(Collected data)
----

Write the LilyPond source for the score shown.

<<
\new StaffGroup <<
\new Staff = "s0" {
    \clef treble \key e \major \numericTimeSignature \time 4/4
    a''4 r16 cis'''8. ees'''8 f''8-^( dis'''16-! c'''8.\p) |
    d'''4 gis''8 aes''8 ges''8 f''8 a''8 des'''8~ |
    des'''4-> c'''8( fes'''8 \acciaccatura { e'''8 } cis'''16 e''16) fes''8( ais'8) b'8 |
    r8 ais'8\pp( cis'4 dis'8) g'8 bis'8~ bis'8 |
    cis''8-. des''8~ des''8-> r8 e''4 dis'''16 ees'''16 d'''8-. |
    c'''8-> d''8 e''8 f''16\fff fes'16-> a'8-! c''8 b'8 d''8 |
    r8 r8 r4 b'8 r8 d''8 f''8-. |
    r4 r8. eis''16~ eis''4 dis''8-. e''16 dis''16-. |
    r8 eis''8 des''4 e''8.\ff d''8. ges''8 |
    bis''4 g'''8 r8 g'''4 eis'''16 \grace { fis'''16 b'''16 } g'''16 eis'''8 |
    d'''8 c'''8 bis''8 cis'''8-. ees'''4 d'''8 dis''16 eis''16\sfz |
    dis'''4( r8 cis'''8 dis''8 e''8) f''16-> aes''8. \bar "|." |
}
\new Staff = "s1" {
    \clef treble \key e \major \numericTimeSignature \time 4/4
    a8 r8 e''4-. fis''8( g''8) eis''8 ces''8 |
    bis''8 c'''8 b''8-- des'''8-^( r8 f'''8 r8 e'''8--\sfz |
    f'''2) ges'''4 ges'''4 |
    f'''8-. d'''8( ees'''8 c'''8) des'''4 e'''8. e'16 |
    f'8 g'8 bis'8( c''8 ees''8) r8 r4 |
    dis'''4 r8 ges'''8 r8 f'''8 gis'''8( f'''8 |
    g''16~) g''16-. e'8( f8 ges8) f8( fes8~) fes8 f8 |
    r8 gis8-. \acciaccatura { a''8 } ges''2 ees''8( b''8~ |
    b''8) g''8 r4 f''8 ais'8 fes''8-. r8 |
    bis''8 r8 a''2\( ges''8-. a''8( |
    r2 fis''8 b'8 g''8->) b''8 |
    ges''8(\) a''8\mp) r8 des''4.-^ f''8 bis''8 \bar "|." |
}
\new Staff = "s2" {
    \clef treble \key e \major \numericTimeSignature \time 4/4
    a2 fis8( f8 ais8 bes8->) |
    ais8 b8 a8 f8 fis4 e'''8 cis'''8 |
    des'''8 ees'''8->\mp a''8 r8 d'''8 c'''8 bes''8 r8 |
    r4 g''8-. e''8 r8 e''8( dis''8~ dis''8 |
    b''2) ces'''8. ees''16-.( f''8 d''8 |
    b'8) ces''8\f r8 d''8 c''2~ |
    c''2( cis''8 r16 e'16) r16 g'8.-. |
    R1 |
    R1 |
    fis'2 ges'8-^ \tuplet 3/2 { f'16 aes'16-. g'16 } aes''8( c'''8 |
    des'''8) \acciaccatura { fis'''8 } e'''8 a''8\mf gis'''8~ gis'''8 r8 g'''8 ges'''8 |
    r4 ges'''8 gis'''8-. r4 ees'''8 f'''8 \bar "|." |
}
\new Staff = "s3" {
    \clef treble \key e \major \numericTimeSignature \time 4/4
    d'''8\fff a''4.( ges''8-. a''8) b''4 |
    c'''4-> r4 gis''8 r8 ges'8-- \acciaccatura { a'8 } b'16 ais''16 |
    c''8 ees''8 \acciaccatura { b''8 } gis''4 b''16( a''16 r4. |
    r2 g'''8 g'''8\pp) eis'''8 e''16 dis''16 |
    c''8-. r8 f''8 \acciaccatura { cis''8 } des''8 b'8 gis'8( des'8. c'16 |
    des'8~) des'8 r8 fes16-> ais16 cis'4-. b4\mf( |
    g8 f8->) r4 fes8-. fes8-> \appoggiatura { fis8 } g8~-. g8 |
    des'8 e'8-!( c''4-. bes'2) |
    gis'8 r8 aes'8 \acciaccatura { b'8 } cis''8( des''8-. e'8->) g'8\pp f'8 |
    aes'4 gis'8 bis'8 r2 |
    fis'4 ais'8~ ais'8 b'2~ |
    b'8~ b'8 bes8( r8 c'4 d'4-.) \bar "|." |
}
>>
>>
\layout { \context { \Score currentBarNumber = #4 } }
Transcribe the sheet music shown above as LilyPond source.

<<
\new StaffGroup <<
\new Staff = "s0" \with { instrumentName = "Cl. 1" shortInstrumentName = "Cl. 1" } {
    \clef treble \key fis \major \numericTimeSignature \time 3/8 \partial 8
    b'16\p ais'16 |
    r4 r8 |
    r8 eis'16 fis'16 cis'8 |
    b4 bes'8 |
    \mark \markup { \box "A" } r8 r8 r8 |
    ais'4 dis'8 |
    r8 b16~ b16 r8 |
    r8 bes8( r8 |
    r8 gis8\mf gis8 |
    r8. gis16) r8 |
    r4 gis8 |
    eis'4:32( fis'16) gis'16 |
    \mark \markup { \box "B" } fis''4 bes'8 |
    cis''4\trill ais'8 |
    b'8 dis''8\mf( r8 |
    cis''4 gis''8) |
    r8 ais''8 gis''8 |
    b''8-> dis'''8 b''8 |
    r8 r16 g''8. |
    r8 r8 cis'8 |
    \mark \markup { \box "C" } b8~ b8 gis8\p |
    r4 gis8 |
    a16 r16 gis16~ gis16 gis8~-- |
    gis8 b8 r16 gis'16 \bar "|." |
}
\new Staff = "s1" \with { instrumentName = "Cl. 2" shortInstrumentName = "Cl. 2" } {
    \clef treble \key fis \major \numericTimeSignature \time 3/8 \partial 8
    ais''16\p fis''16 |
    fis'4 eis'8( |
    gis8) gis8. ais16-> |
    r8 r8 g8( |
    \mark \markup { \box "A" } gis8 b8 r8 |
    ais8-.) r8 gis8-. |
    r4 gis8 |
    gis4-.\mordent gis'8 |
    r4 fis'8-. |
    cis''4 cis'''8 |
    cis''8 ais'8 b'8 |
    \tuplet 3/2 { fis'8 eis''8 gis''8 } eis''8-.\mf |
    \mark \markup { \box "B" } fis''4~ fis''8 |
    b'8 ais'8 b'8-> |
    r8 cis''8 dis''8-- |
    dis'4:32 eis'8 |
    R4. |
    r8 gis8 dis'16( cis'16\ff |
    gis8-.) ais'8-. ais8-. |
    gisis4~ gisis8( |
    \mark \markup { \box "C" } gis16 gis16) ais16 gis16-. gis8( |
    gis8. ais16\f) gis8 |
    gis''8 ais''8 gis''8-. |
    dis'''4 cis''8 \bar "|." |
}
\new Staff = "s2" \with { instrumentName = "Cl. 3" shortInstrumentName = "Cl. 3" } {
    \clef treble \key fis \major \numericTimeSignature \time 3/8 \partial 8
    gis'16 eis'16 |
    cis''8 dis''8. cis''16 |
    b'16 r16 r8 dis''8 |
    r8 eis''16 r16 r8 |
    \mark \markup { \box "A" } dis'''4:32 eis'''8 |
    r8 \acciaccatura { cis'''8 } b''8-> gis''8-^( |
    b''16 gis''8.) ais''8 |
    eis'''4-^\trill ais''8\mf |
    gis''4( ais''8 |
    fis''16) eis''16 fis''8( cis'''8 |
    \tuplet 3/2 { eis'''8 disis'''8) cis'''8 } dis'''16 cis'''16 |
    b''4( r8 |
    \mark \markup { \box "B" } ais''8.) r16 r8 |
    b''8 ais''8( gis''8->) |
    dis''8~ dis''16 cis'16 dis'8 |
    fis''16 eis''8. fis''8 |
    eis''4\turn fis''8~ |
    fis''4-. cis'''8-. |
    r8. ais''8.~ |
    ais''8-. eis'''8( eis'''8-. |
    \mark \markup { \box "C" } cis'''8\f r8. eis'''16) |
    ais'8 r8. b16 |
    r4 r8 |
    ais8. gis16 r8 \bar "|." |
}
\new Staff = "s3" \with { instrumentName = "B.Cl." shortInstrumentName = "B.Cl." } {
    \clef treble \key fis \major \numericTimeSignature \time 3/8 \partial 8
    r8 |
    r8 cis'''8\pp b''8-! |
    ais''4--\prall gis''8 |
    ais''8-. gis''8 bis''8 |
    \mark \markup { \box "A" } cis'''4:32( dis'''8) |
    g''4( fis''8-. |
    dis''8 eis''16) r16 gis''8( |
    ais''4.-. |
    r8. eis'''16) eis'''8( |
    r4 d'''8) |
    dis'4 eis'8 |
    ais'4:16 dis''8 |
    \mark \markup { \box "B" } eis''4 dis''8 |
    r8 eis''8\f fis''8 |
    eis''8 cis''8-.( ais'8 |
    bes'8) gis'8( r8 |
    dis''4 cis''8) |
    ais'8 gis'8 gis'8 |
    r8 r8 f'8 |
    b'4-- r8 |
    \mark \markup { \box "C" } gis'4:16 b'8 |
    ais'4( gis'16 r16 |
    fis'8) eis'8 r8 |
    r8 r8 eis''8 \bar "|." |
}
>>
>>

----

Exercise prompt
How many lines in the data above contain the string "shown"? Reply with the number only.

Task response
2